» REQUIREMENT
Omit the pictures from the listing below and print every remaining entry verbatim.

» DATA FOR THIS TASK
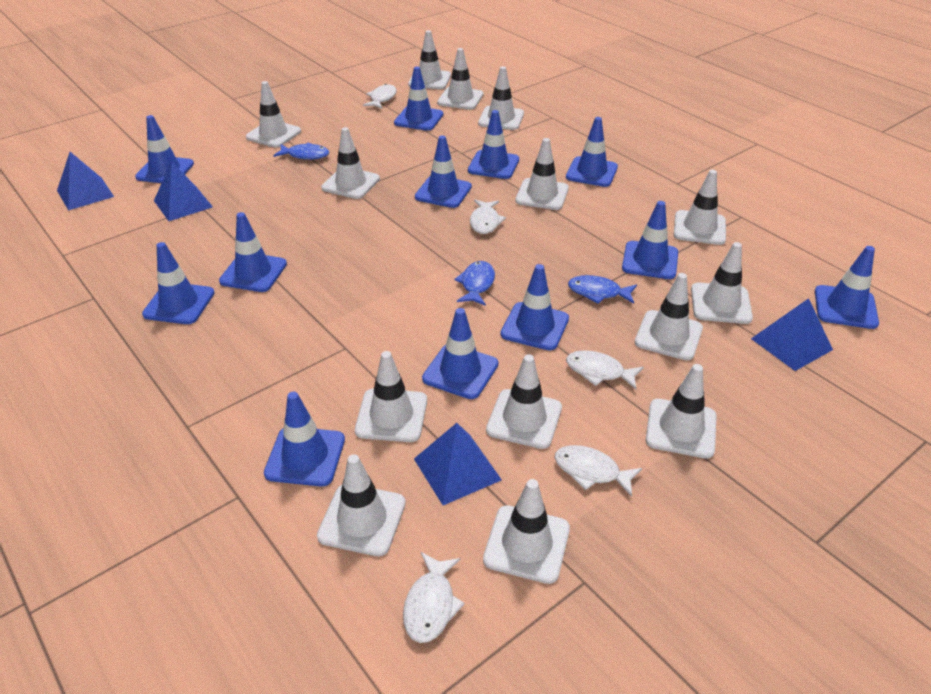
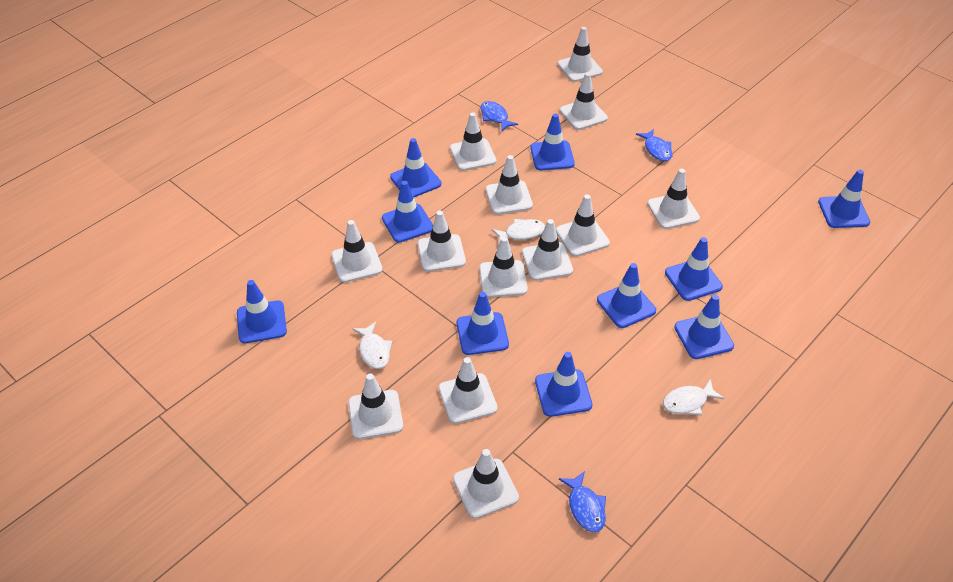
blue pyramid: 4 -> 0
blue traffic cone: 12 -> 10
white fish: 5 -> 3
white traffic cone: 14 -> 13

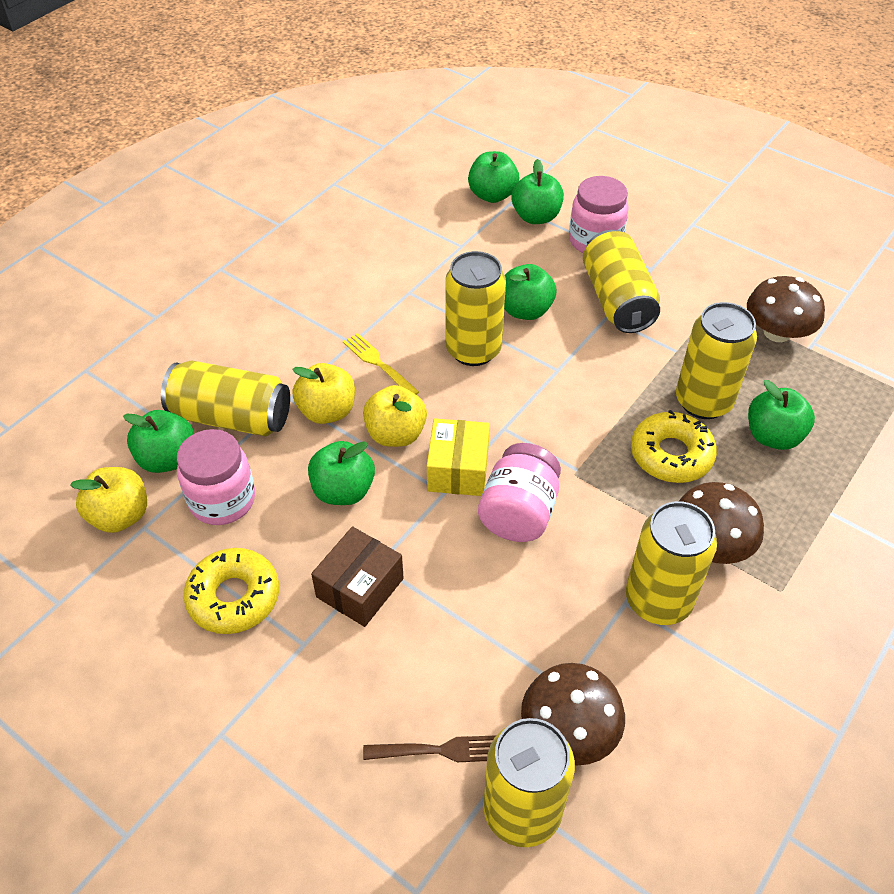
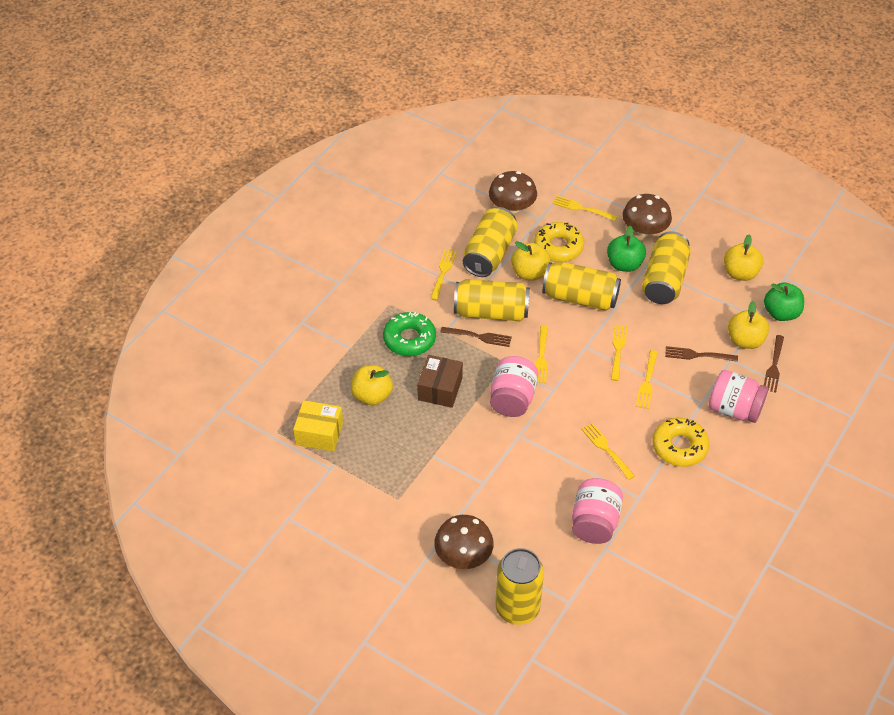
brown fork: 1 -> 3
green apple: 6 -> 2
green donut: 0 -> 1
yellow apple: 3 -> 4
yellow can: 6 -> 5
yellow fork: 1 -> 6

» EXERCISE RESPONSE
blue pyramid: 4 -> 0
blue traffic cone: 12 -> 10
white fish: 5 -> 3
white traffic cone: 14 -> 13

brown fork: 1 -> 3
green apple: 6 -> 2
green donut: 0 -> 1
yellow apple: 3 -> 4
yellow can: 6 -> 5
yellow fork: 1 -> 6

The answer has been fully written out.